● **DIRECTIONS**
Once the line containing "brown star: (147, 55)" is found in the data below, repeat it and every later line exactly, leaving the pictures out.

● **DATASET RECORDS**
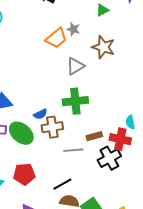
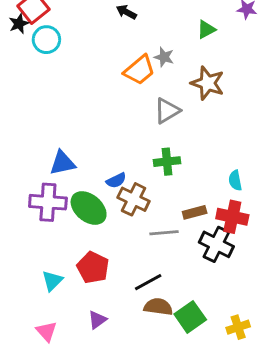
green cross: (75, 101) -> (167, 162), size x0.7
cyan semicircle: (130, 122) -> (235, 180), moved
brown cross: (52, 127) -> (134, 199), turned 35
black cross: (109, 158) -> (216, 244), turned -35
red pentagon: (24, 174) -> (93, 268), turned 30

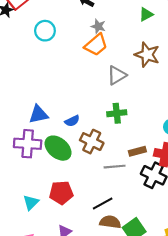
cyan circle: (46, 40) -> (45, 31), moved
gray star: (164, 57) -> (98, 26), moved
blue semicircle: (116, 180) -> (72, 121), moved
red pentagon: (93, 268) -> (61, 193), turned -30

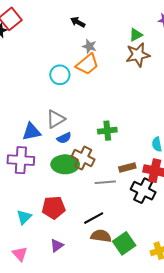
cyan circle: (45, 31) -> (60, 75), moved
brown star: (147, 55) -> (138, 55), moved, turned -30
gray triangle: (117, 75) -> (56, 119), moved
green ellipse: (58, 148) -> (65, 164), moved, turned -40

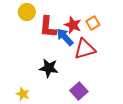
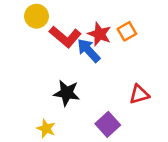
red L-shape: (48, 27) -> (65, 37), turned -55
red triangle: (85, 49) -> (139, 94), moved, size x0.7
yellow star: (23, 94) -> (46, 129), moved

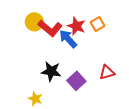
yellow circle: (36, 16) -> (34, 22), moved
purple square: (108, 124) -> (76, 81), moved

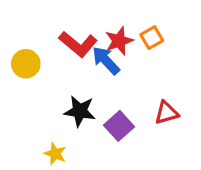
yellow circle: (34, 22) -> (26, 64), moved
red star: (76, 26) -> (119, 41), turned 30

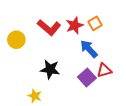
blue arrow: (106, 60) -> (89, 49), moved
purple square: (119, 126) -> (87, 78), moved

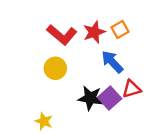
yellow circle: (16, 40) -> (55, 68), moved
black star: (50, 69) -> (90, 98), moved

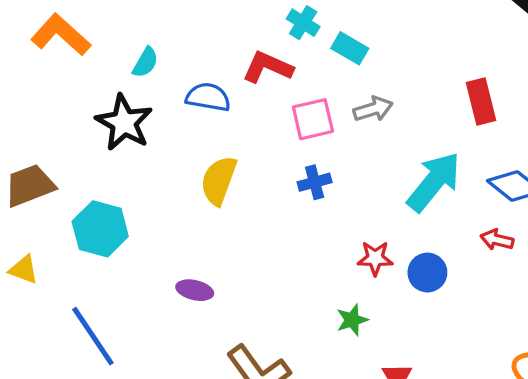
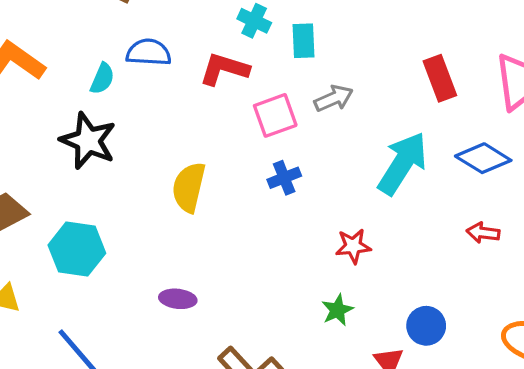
cyan rectangle: (350, 48) -> (303, 41), turned 64
blue semicircle: (208, 97) -> (149, 52), moved
red arrow: (497, 240) -> (483, 233), moved
blue circle: (427, 273) -> (426, 326), moved

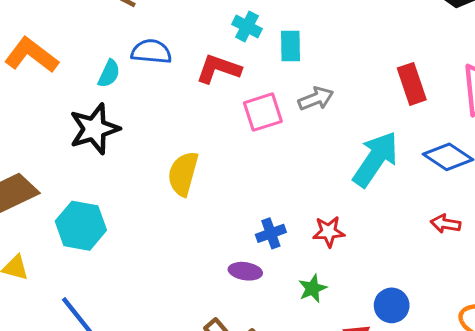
black star: (88, 141) -> (94, 129), turned 30
blue cross: (284, 178) -> (271, 233), moved
purple ellipse: (178, 299) -> (245, 271), moved

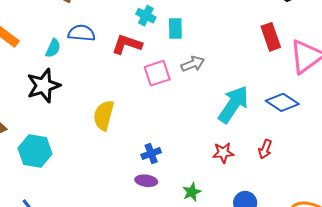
red rectangle: (412, 84) -> (271, 37), moved
red arrow: (446, 224) -> (265, 149), moved, turned -78
red star: (329, 232) -> (223, 153), moved
blue cross: (271, 233) -> (151, 154), moved

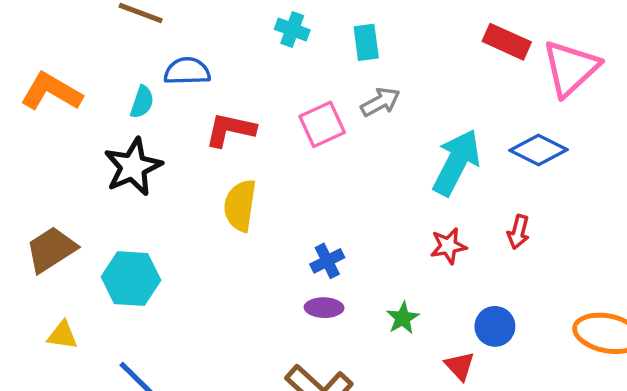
cyan rectangle: (175, 28) -> (366, 42), moved
red rectangle: (271, 37) -> (507, 42), turned -40
red L-shape: (127, 44) -> (230, 130), moved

● **REPLY**
brown star: (147, 55) -> (138, 55), moved, turned -30
gray triangle: (117, 75) -> (56, 119), moved
green ellipse: (58, 148) -> (65, 164), moved, turned -40

red L-shape: (48, 27) -> (65, 37), turned -55
red triangle: (85, 49) -> (139, 94), moved, size x0.7
yellow star: (23, 94) -> (46, 129), moved

yellow circle: (36, 16) -> (34, 22), moved
purple square: (108, 124) -> (76, 81), moved

yellow circle: (34, 22) -> (26, 64), moved
red star: (76, 26) -> (119, 41), turned 30

blue arrow: (106, 60) -> (89, 49), moved
purple square: (119, 126) -> (87, 78), moved

yellow circle: (16, 40) -> (55, 68), moved
black star: (50, 69) -> (90, 98), moved

cyan rectangle: (350, 48) -> (303, 41), turned 64
blue semicircle: (208, 97) -> (149, 52), moved
red arrow: (497, 240) -> (483, 233), moved
blue circle: (427, 273) -> (426, 326), moved

black star: (88, 141) -> (94, 129), turned 30
blue cross: (284, 178) -> (271, 233), moved
purple ellipse: (178, 299) -> (245, 271), moved

red rectangle: (412, 84) -> (271, 37), moved
red arrow: (446, 224) -> (265, 149), moved, turned -78
red star: (329, 232) -> (223, 153), moved
blue cross: (271, 233) -> (151, 154), moved

cyan rectangle: (175, 28) -> (366, 42), moved
red rectangle: (271, 37) -> (507, 42), turned -40
red L-shape: (127, 44) -> (230, 130), moved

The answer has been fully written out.